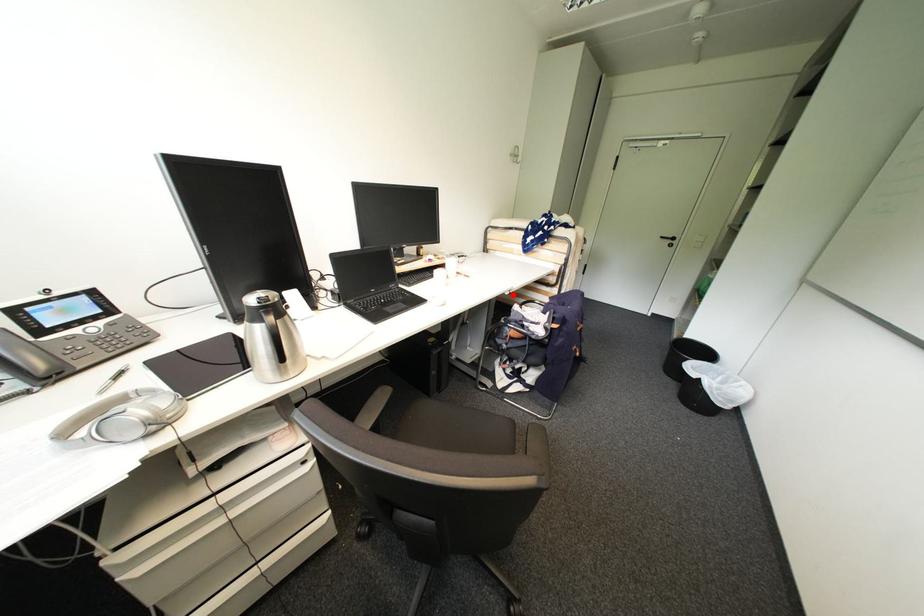
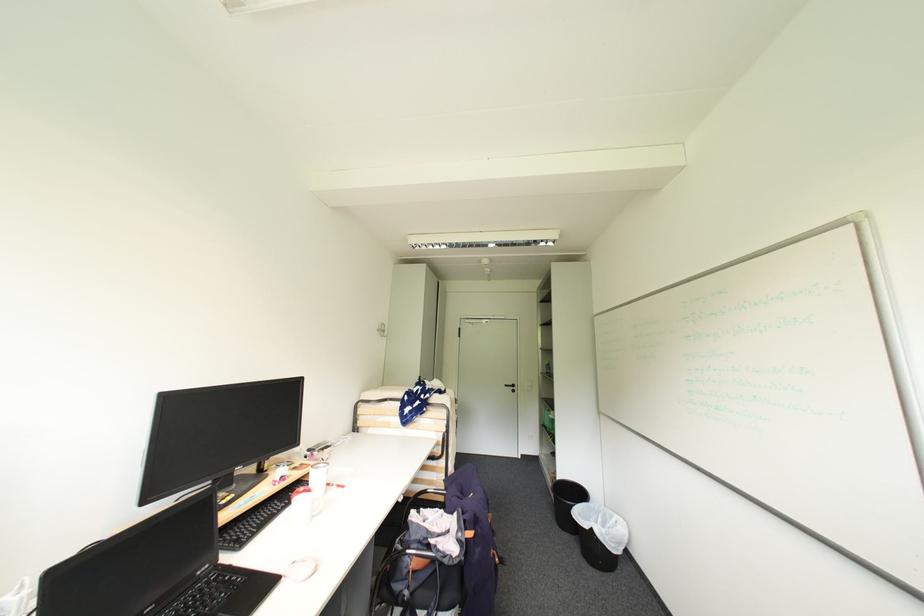
Question: I am providing you with two images of the same scene from different viewpoints. In image1, a red point is highlighted. Considering the same 3D point in image2, which of the following is correct?

Choices:
 (A) It is closer
 (B) It is farther

Answer: (B)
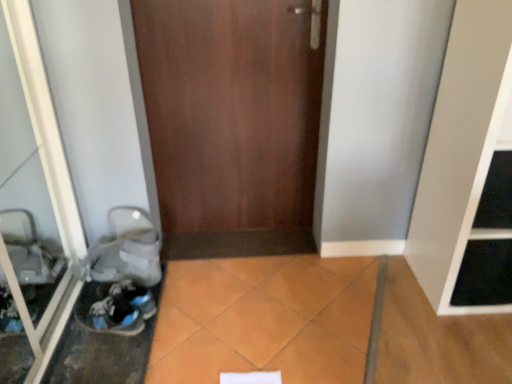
* * * * * * * * *
▶ [OBJECTIVE]
Rewrite the listing above, replacing "red point" with "blue dot" and leaving everything else the same. Leave out the pictures.

▶ [WRITTEN RESPONSE]
Question: I am providing you with two images of the same scene from different viewpoints. In image1, a blue dot is highlighted. Considering the same 3D point in image2, which of the following is correct?

Choices:
 (A) It is closer
 (B) It is farther

Answer: (B)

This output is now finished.